Instructions to follow:
Scan the entries line by line and return those with "plate".

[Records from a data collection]
---

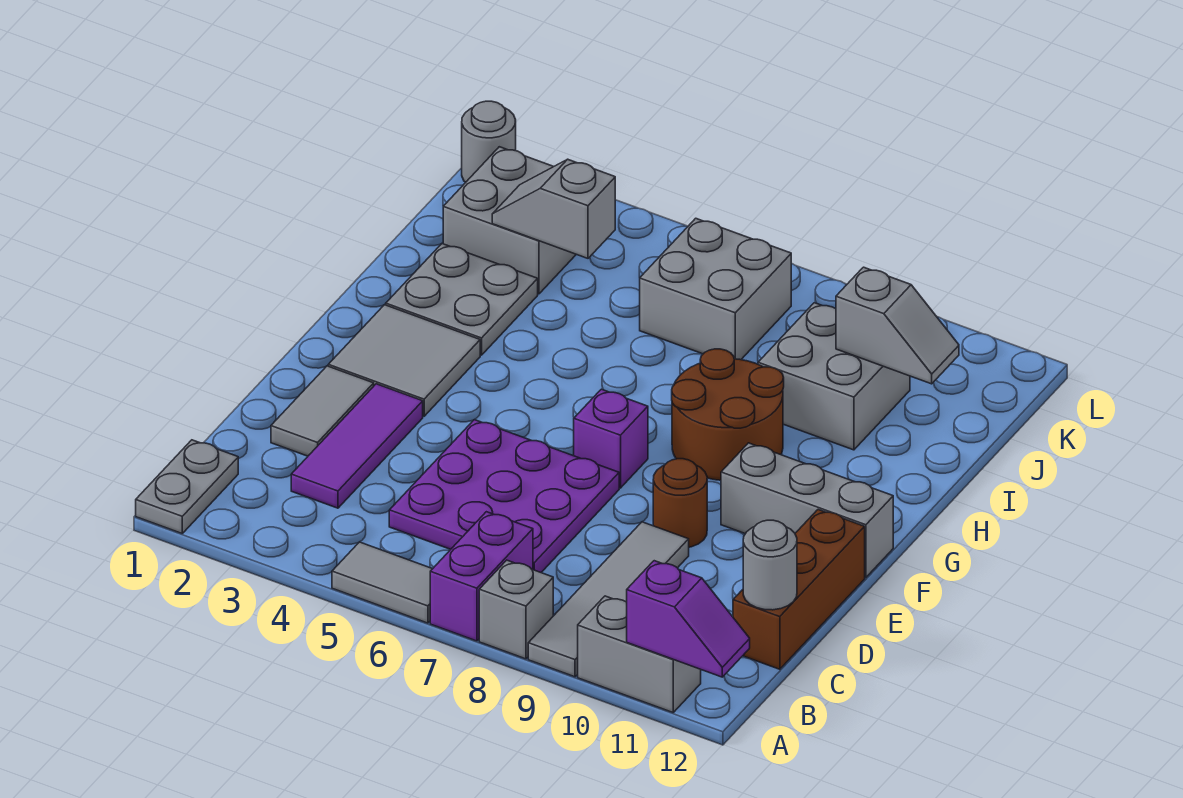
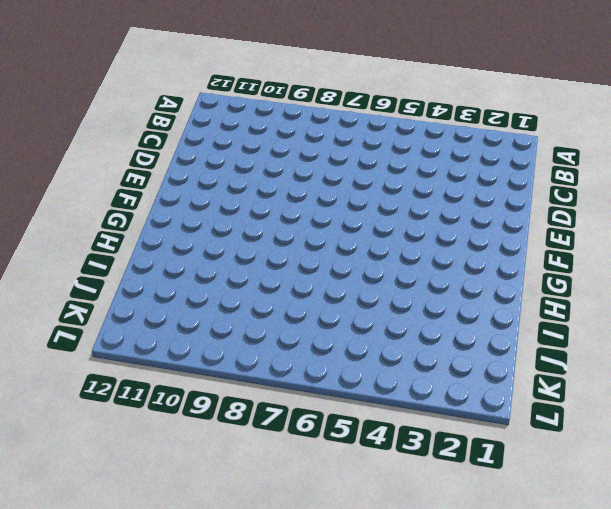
none -> grey plate A1:B1 level 1
none -> grey tile A5:A6 level 1
none -> purple brick A7:B7 level 1

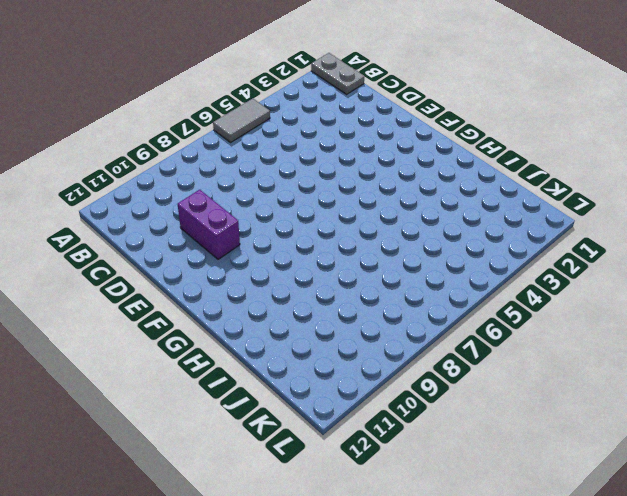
purple brick D10:E10 level 1 -> purple brick A7:B7 level 1
none -> grey brick A8 level 1
none -> grey tile A9:D9 level 1
none -> grey brick A10:A11 level 1

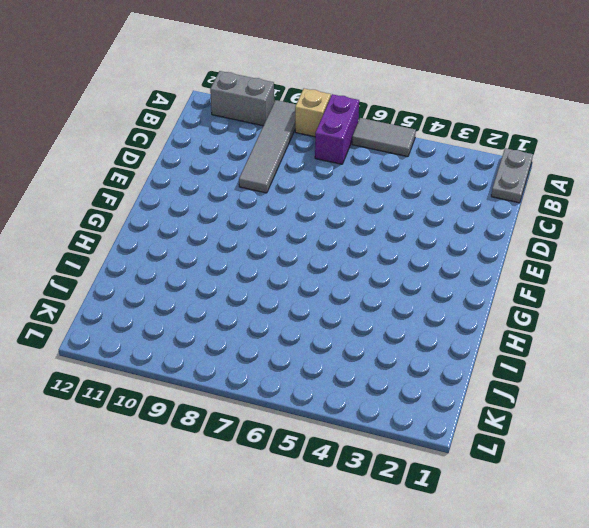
tan brick A8 level 1 -> grey brick A8 level 1
none -> purple tile C3:E3 level 1
none -> purple plate C5:E7 level 1
none -> brown brick C12:E12 level 1

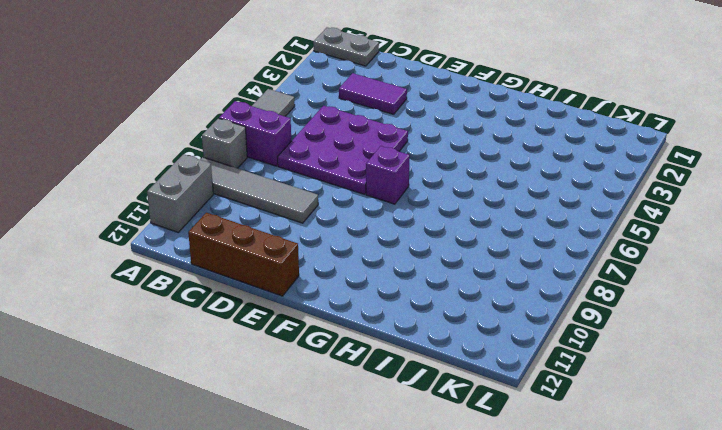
purple tile C3:D3 level 1 -> purple tile C3:E3 level 1
none -> grey tile D2:E2 level 1
none -> brown round brick E9 level 1
none -> grey tile F2:G3 level 1

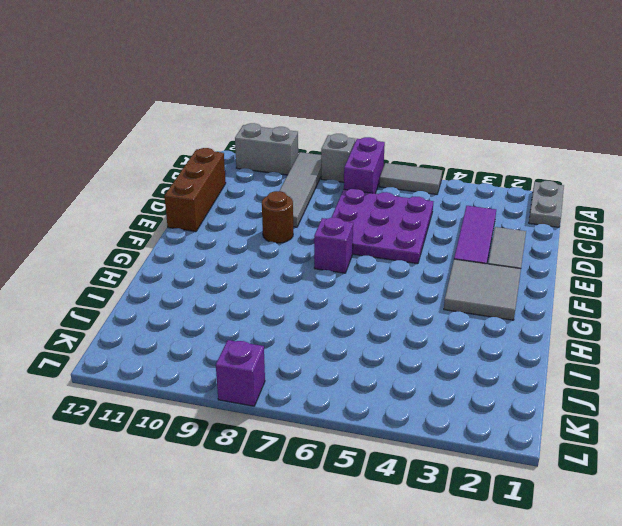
purple brick L8 level 1 -> none
none -> grey brick F10:F12 level 1
none -> brown round brick G8:H9 level 1
none -> grey plate H2:I3 level 1

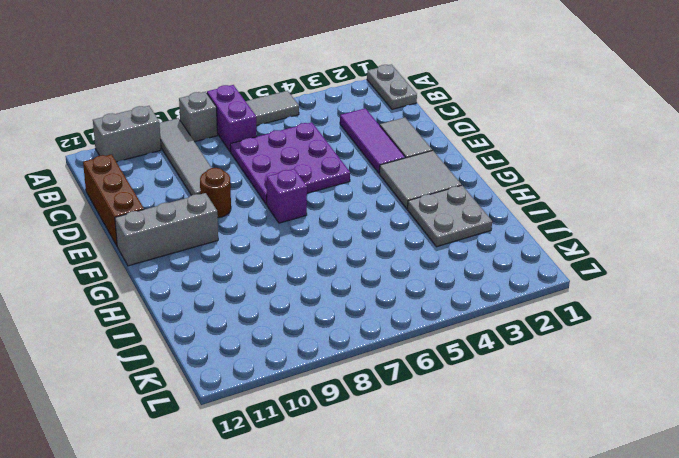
none -> brown round brick G8:H9 level 1
none -> grey brick I9:J10 level 1
none -> grey brick J2:K3 level 1

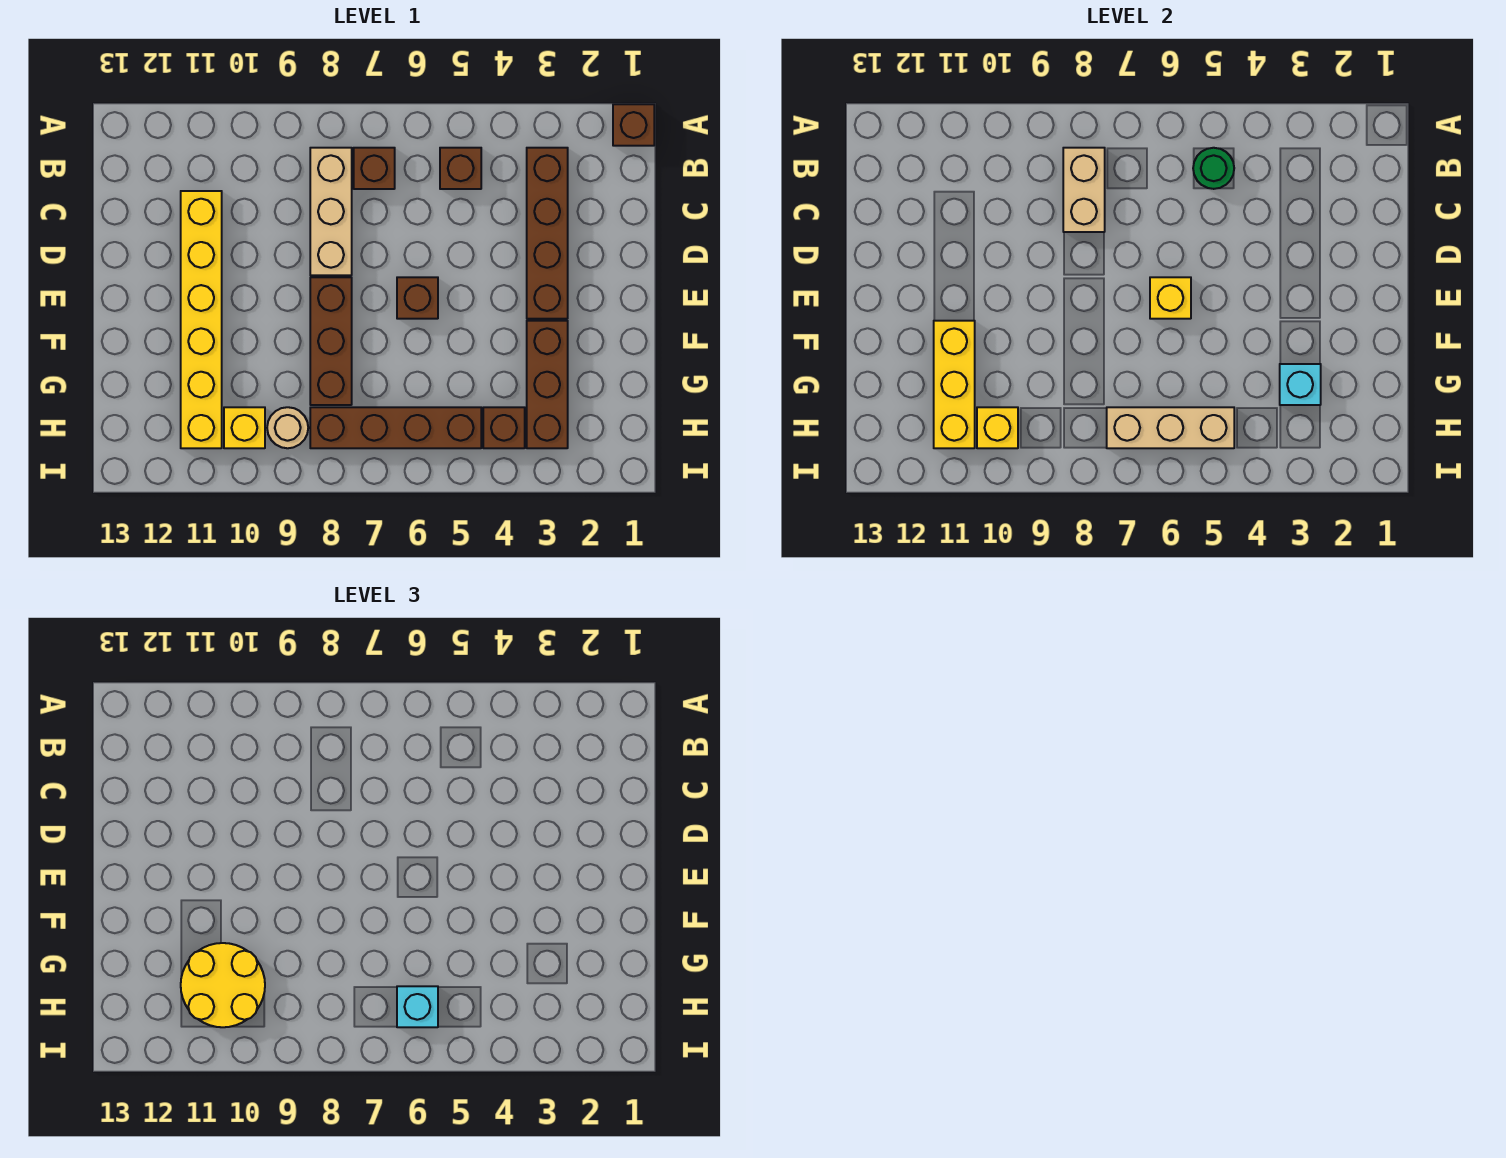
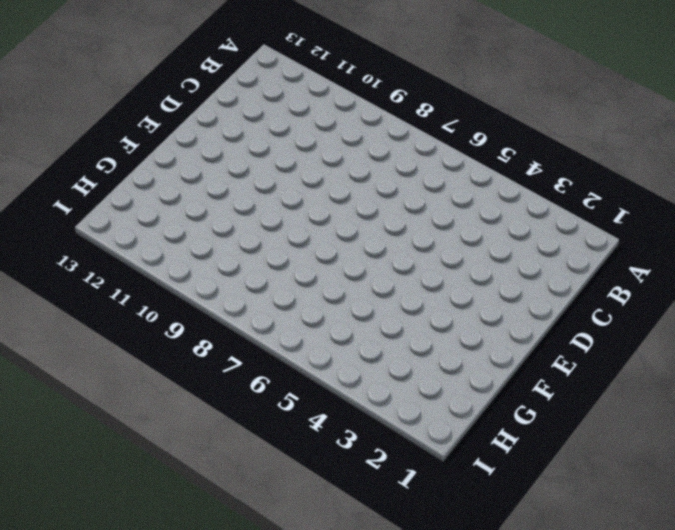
none -> brown brick A1 level 1
none -> brown brick B3:E3 level 1
none -> brown brick B5 level 1

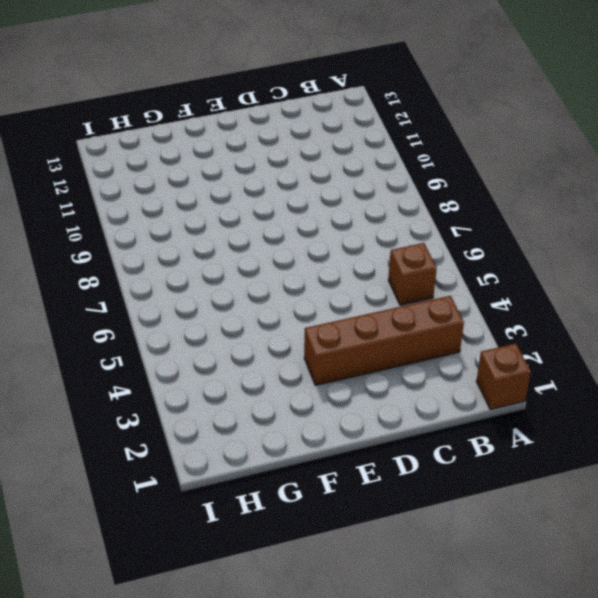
none -> brown brick B7 level 1
none -> tan brick B8:D8 level 1
none -> yellow brick C11:H11 level 1

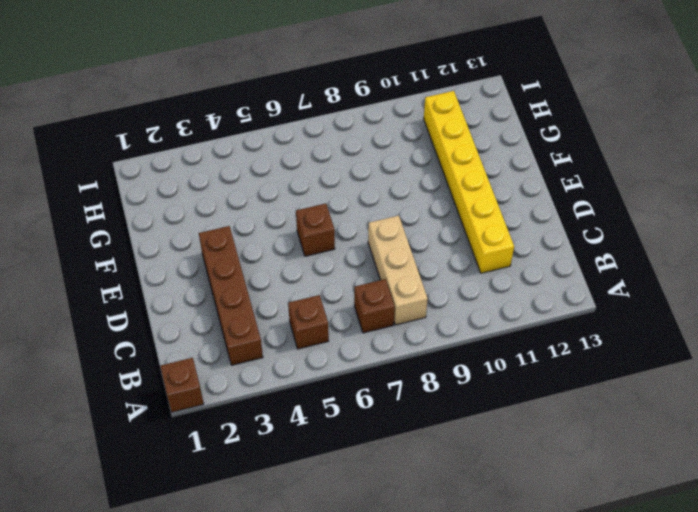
none -> brown brick E8:G8 level 1
none -> brown brick F3:H3 level 1
none -> brown brick H4 level 1

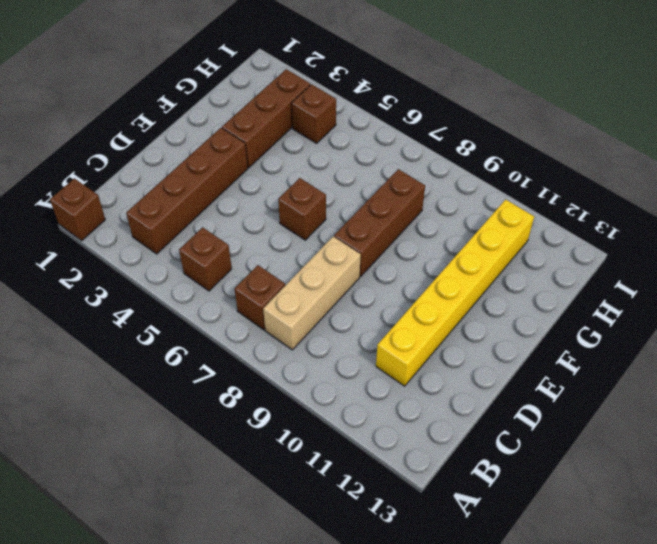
none -> brown brick H5:H8 level 1
none -> tan round brick H9 level 1
none -> yellow brick H10 level 1

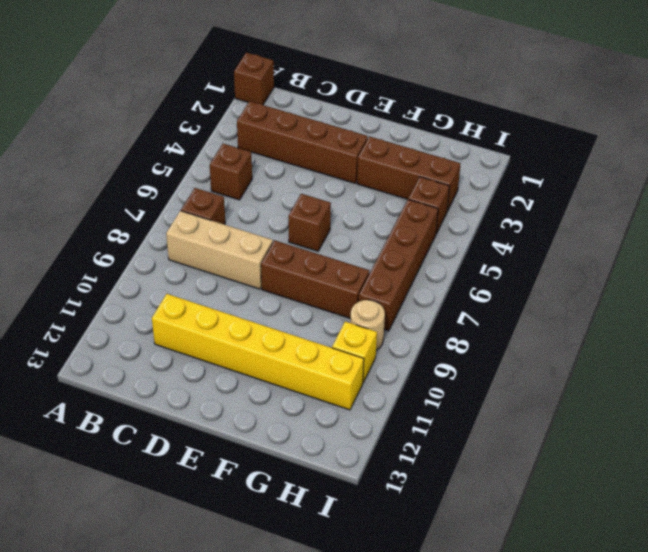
none -> green round brick B5 level 2
none -> tan brick B8:C8 level 2
none -> yellow brick E6 level 2

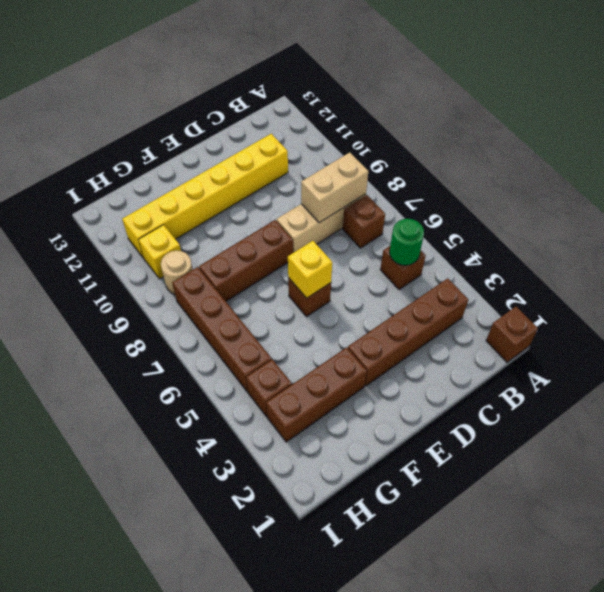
none -> yellow brick F11:H11 level 2
none -> cyan brick G3 level 2
none -> tan brick H5:H7 level 2

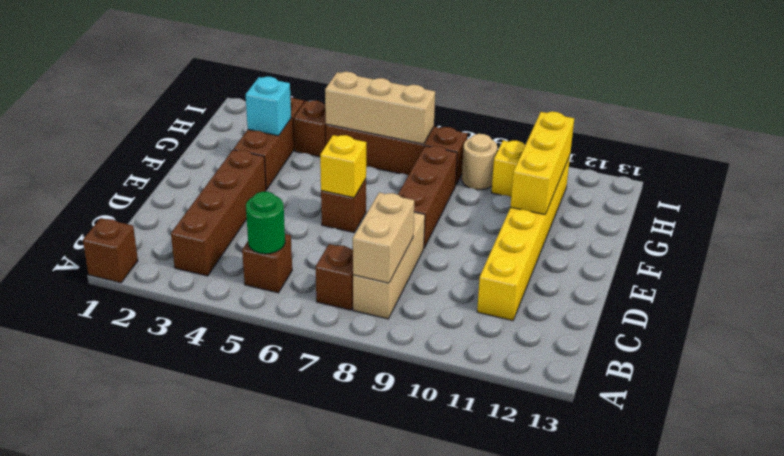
none -> yellow brick H10 level 2
none -> yellow round brick G10:H11 level 3
none -> cyan brick H6 level 3

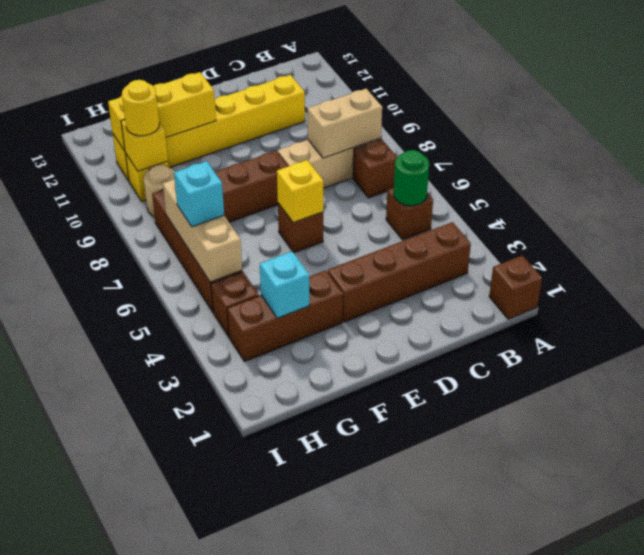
yellow round brick H10 level 3 -> yellow round brick G10:H11 level 3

---

Problem solution:
none -> grey plate A1:B1 level 1
none -> purple plate C5:E7 level 1
none -> grey plate H2:I3 level 1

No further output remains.